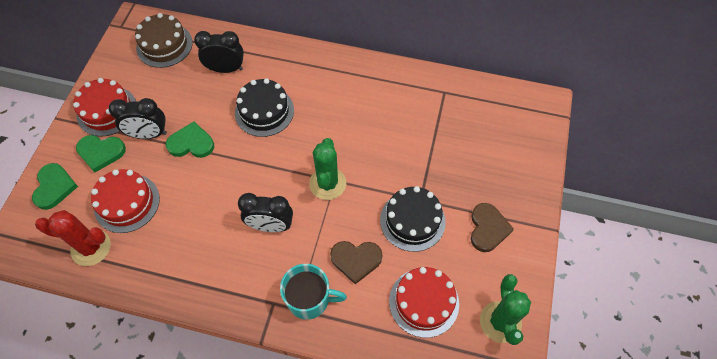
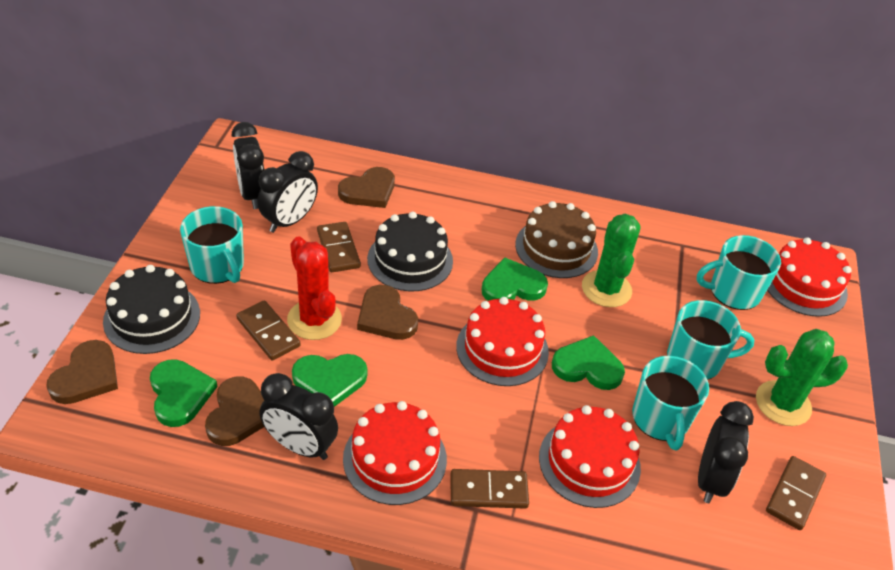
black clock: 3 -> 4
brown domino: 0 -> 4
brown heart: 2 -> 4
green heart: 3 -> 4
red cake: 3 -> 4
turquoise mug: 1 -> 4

━━━━━━━━━━

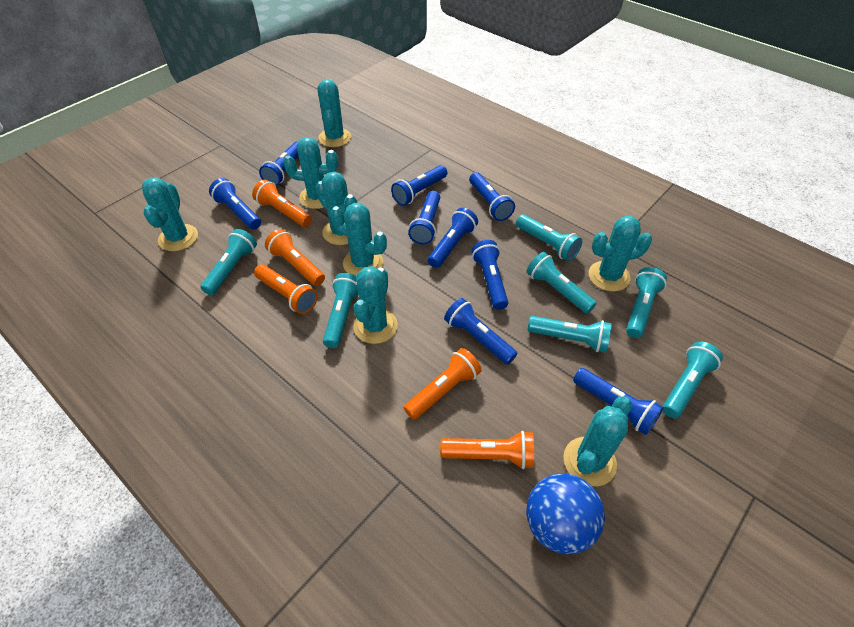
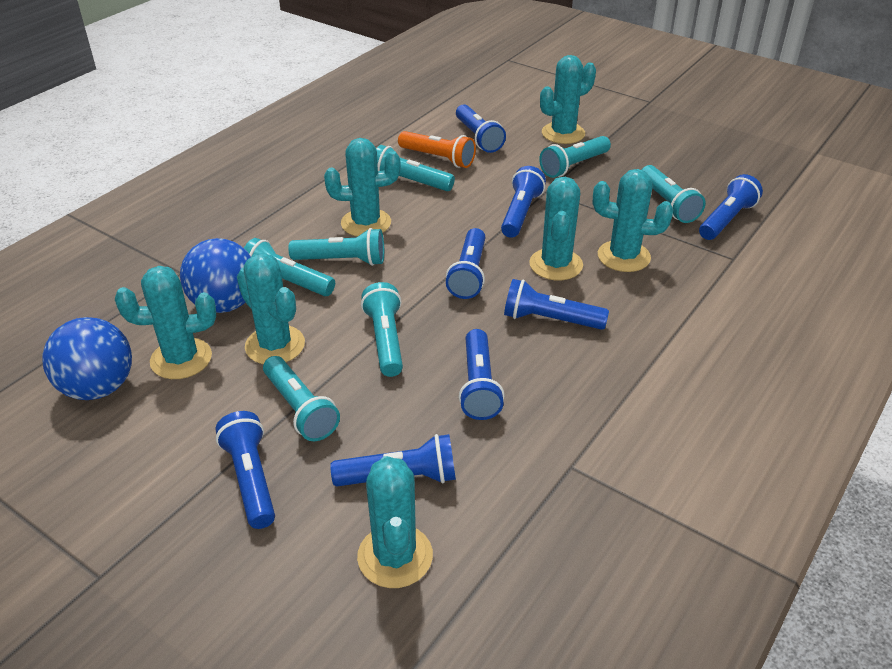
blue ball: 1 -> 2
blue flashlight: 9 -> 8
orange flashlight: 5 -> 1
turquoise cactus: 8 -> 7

━━━━━━━━━━

▸ Exercise details:
Of the entries above, repeat exactly the lines between the line with "black clock: 3 -> 4" and the line with "turquoise mug: 1 -> 4", inclusive, and no others.

▸ Answer space:
black clock: 3 -> 4
brown domino: 0 -> 4
brown heart: 2 -> 4
green heart: 3 -> 4
red cake: 3 -> 4
turquoise mug: 1 -> 4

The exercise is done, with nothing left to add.